→ **INSTRUCTION**:
Count the lines in the entries below that contain the string "shortInstrumentName" and give only that number.

→ **EXTRACTED INFORMATION**:

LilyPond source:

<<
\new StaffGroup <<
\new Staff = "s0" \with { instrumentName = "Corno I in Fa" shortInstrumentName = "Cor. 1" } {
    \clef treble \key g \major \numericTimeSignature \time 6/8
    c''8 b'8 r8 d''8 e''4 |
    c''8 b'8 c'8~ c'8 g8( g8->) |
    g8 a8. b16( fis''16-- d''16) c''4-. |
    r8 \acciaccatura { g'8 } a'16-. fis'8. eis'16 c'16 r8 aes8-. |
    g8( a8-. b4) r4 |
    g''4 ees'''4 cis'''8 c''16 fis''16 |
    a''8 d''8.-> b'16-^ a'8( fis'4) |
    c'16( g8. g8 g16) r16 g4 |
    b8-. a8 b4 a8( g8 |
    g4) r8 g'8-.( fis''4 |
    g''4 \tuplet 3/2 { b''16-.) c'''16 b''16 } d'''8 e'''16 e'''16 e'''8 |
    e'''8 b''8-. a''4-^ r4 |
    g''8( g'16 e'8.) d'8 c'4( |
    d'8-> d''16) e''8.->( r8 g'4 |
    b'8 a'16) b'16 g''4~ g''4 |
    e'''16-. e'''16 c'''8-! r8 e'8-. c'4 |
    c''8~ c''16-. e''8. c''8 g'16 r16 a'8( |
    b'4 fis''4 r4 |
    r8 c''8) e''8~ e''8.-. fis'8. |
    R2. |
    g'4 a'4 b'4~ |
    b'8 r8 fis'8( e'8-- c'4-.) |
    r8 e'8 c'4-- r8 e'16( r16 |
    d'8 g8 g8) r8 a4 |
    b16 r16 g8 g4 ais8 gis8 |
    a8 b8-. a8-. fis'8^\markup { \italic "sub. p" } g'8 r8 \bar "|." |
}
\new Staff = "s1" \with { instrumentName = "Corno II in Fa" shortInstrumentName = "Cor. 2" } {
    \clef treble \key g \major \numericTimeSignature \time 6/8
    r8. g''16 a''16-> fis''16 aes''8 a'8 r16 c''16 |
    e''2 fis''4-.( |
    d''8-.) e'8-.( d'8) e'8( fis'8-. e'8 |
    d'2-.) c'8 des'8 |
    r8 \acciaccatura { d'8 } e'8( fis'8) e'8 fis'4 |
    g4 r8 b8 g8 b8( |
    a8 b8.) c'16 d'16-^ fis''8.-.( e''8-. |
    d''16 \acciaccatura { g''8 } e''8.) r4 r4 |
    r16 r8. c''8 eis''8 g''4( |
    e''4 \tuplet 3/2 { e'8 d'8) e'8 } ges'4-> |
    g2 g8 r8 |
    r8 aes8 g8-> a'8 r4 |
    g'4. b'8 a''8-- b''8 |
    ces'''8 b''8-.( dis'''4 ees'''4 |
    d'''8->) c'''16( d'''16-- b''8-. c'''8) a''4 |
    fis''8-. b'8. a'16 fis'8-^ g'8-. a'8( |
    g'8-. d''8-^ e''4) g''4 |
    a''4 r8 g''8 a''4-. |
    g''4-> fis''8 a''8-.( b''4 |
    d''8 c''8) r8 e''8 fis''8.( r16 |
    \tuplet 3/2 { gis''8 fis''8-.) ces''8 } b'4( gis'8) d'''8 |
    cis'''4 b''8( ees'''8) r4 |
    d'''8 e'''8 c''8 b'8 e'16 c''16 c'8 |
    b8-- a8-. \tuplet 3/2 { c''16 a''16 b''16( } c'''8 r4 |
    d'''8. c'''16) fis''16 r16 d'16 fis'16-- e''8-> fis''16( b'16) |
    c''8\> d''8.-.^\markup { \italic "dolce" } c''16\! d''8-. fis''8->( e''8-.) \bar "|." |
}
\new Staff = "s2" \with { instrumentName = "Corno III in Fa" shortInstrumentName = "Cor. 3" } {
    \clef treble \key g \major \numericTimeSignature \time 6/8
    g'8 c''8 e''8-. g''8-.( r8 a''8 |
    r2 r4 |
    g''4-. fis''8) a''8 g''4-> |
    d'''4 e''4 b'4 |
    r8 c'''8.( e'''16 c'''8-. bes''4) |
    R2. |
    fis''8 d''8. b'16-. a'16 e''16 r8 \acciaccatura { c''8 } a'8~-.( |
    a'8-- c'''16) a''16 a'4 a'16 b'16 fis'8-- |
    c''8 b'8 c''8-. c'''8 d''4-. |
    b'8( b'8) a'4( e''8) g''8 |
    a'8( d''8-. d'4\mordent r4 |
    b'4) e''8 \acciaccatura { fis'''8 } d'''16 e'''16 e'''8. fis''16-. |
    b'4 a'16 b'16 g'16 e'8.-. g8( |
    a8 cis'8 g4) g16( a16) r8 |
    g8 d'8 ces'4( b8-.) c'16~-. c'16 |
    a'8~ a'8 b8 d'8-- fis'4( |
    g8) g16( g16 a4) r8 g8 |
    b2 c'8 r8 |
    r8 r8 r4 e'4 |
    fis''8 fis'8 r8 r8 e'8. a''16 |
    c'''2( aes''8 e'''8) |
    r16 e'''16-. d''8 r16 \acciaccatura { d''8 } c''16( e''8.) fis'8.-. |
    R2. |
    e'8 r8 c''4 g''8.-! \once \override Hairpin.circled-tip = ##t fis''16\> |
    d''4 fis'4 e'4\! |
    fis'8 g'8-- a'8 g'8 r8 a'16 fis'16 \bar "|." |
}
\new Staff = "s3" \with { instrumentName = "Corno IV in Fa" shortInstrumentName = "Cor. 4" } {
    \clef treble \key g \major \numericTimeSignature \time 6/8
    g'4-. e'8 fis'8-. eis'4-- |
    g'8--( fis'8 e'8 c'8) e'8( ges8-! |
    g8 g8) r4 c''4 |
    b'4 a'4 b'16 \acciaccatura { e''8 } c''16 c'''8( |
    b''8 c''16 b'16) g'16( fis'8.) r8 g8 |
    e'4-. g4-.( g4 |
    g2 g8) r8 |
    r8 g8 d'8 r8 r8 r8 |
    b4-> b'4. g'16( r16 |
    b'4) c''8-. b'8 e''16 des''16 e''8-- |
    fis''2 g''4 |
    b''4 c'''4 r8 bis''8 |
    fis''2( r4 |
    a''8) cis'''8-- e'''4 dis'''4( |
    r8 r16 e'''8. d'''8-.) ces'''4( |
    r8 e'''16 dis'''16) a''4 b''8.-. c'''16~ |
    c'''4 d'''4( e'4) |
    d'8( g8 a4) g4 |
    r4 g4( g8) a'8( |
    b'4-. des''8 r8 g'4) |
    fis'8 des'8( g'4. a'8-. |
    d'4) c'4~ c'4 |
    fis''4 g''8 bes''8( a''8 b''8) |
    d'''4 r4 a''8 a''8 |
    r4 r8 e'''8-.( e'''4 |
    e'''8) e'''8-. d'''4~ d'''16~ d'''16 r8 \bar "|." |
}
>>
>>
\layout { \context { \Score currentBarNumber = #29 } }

→ **RESPONSE**:
4